#### [Directions]
Arrange every nonblank line of the rows below as a Markdown table with two columns, No. and Line, numbering the lines consecutively from 1.

#### [Record excerpts]
--------------------

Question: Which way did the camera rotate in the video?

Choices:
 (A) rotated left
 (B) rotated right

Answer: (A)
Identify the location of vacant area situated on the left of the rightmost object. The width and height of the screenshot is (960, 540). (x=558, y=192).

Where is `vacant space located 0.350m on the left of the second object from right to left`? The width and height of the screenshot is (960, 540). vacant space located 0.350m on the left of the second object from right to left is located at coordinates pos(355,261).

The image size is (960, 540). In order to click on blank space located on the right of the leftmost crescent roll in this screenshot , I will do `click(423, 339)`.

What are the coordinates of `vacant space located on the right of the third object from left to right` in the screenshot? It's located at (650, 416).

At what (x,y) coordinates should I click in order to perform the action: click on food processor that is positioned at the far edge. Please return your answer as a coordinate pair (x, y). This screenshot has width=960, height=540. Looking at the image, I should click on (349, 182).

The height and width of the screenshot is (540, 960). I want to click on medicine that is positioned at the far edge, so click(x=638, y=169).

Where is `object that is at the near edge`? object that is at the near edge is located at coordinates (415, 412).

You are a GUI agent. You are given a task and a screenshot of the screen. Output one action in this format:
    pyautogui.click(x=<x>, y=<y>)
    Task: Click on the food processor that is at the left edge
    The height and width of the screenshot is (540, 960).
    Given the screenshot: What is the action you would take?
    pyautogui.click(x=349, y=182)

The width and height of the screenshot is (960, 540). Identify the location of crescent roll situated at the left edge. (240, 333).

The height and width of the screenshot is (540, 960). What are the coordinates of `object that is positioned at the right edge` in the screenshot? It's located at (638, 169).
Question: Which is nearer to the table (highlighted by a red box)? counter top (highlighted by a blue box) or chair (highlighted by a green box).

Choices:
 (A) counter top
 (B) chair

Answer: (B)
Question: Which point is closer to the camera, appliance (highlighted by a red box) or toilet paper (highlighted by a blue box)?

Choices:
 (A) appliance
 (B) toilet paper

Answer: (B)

--------------------

#### [Answer below]
| No. | Line |
|---|---|
| 1 | Question: Which way did the camera rotate in the video? |
| 2 | Choices: |
| 3 |  (A) rotated left |
| 4 |  (B) rotated right |
| 5 | Answer: (A) |
| 6 | Identify the location of vacant area situated on the left of the rightmost object. The width and height of the screenshot is (960, 540). (x=558, y=192). |
| 7 | Where is `vacant space located 0.350m on the left of the second object from right to left`? The width and height of the screenshot is (960, 540). vacant space located 0.350m on the left of the second object from right to left is located at coordinates pos(355,261). |
| 8 | The image size is (960, 540). In order to click on blank space located on the right of the leftmost crescent roll in this screenshot , I will do `click(423, 339)`. |
| 9 | What are the coordinates of `vacant space located on the right of the third object from left to right` in the screenshot? It's located at (650, 416). |
| 10 | At what (x,y) coordinates should I click in order to perform the action: click on food processor that is positioned at the far edge. Please return your answer as a coordinate pair (x, y). This screenshot has width=960, height=540. Looking at the image, I should click on (349, 182). |
| 11 | The height and width of the screenshot is (540, 960). I want to click on medicine that is positioned at the far edge, so click(x=638, y=169). |
| 12 | Where is `object that is at the near edge`? object that is at the near edge is located at coordinates (415, 412). |
| 13 | You are a GUI agent. You are given a task and a screenshot of the screen. Output one action in this format: |
| 14 |     pyautogui.click(x=<x>, y=<y>) |
| 15 |     Task: Click on the food processor that is at the left edge |
| 16 |     The height and width of the screenshot is (540, 960). |
| 17 |     Given the screenshot: What is the action you would take? |
| 18 |     pyautogui.click(x=349, y=182) |
| 19 | The width and height of the screenshot is (960, 540). Identify the location of crescent roll situated at the left edge. (240, 333). |
| 20 | The height and width of the screenshot is (540, 960). What are the coordinates of `object that is positioned at the right edge` in the screenshot? It's located at (638, 169). |
| 21 | Question: Which is nearer to the table (highlighted by a red box)? counter top (highlighted by a blue box) or chair (highlighted by a green box). |
| 22 | Choices: |
| 23 |  (A) counter top |
| 24 |  (B) chair |
| 25 | Answer: (B) |
| 26 | Question: Which point is closer to the camera, appliance (highlighted by a red box) or toilet paper (highlighted by a blue box)? |
| 27 | Choices: |
| 28 |  (A) appliance |
| 29 |  (B) toilet paper |
| 30 | Answer: (B) |